• WHAT THE TASK REQUIRES: If a line in the entries includes "cyan", show that line.

╭─ MATERIAL PROVIDED

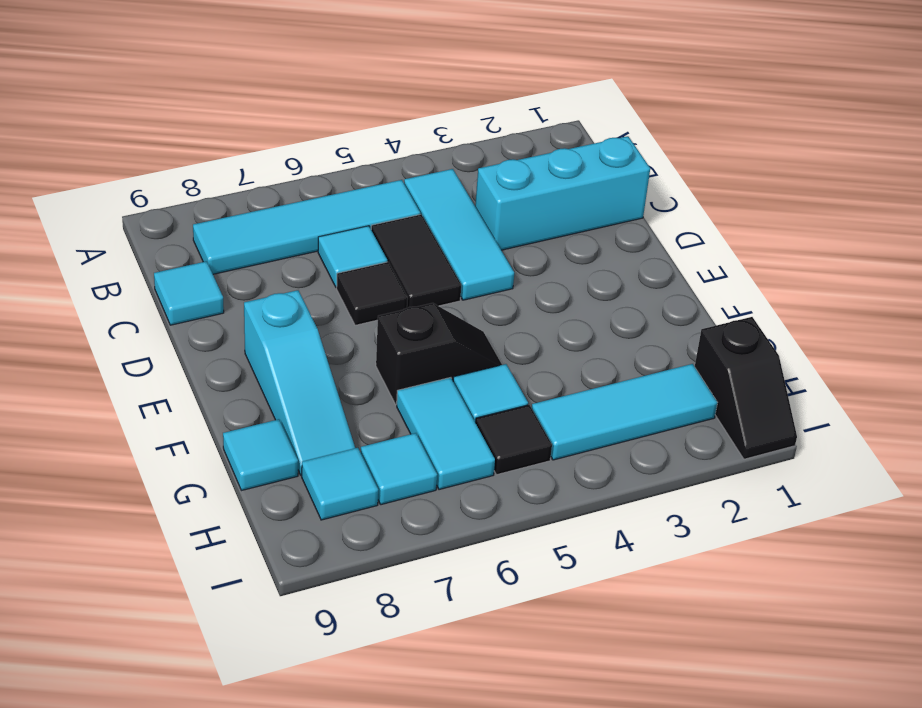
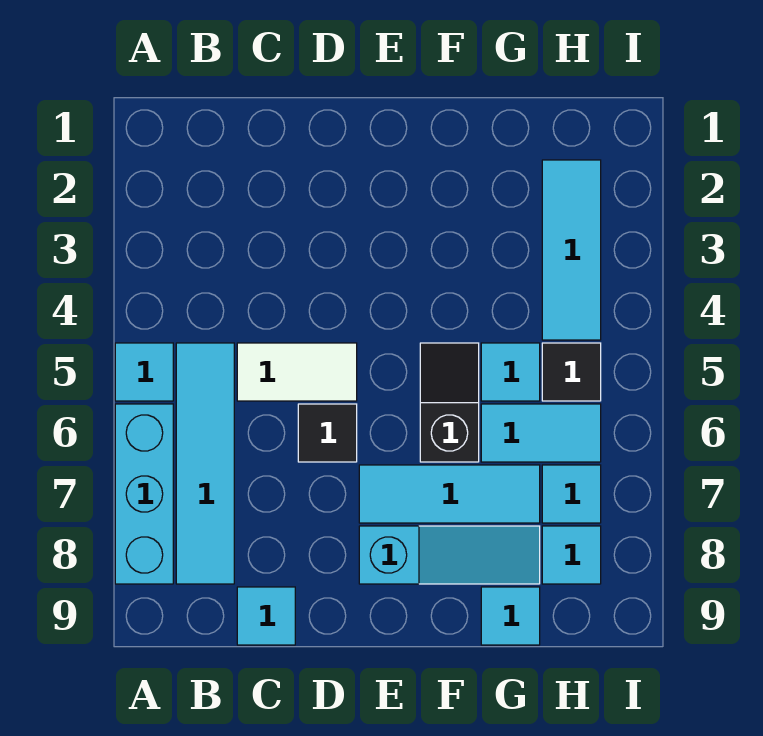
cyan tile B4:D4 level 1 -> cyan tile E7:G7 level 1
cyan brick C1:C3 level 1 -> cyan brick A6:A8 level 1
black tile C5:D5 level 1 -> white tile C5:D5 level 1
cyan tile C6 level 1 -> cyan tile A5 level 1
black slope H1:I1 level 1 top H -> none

╰─
╭─ MATERIAL PROVIDED

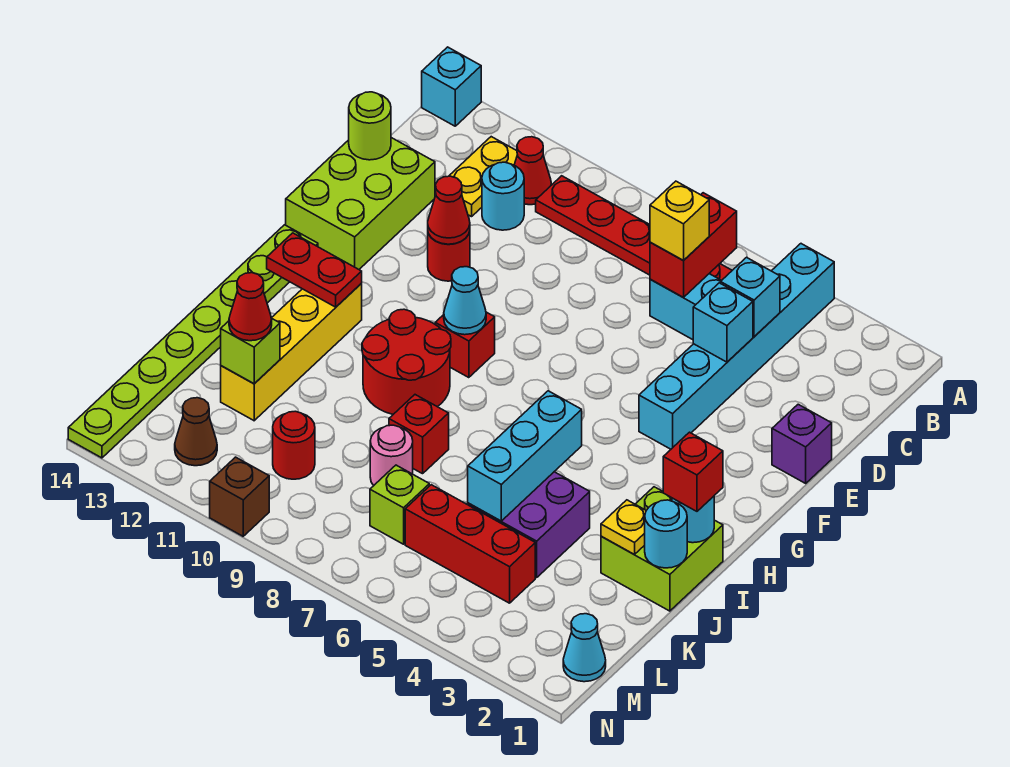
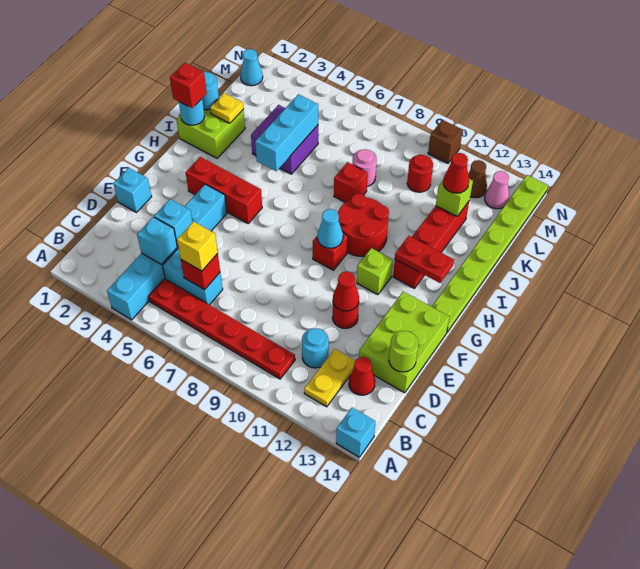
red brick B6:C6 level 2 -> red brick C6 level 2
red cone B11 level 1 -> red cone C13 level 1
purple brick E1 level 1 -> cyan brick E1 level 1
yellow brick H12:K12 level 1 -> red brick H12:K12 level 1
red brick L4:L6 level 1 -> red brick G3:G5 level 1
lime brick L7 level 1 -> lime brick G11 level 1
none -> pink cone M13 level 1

╰─
╭─ MATERIAL PROVIDED

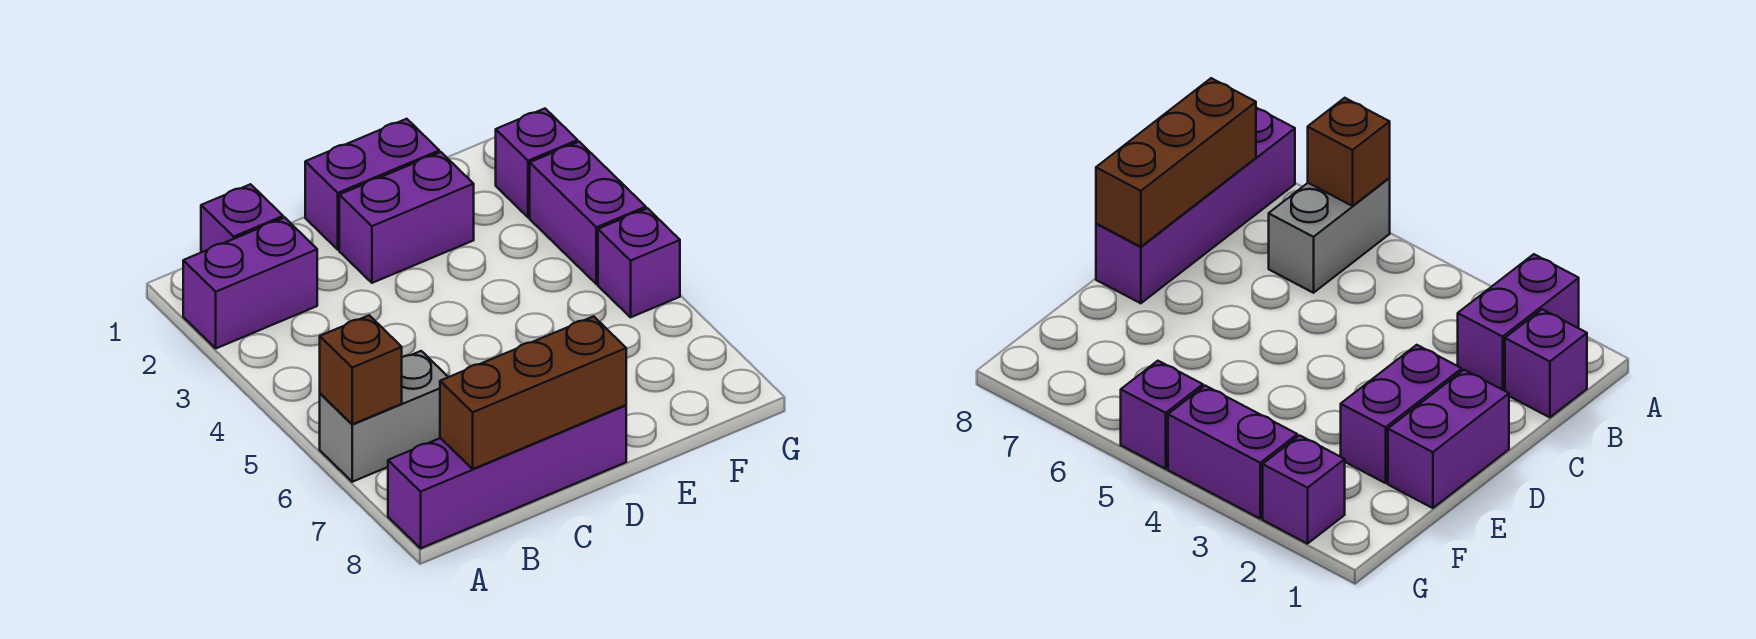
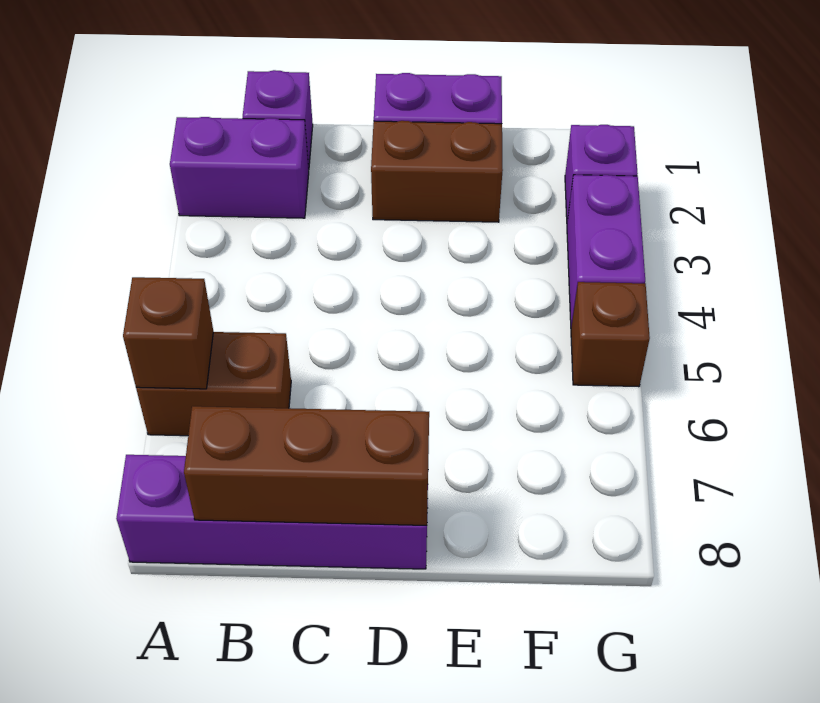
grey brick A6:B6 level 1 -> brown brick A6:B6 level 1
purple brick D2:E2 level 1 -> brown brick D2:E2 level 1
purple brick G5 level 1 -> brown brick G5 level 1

╰─

• COMPLETED EXERCISE:
cyan tile B4:D4 level 1 -> cyan tile E7:G7 level 1
cyan brick C1:C3 level 1 -> cyan brick A6:A8 level 1
cyan tile C6 level 1 -> cyan tile A5 level 1
purple brick E1 level 1 -> cyan brick E1 level 1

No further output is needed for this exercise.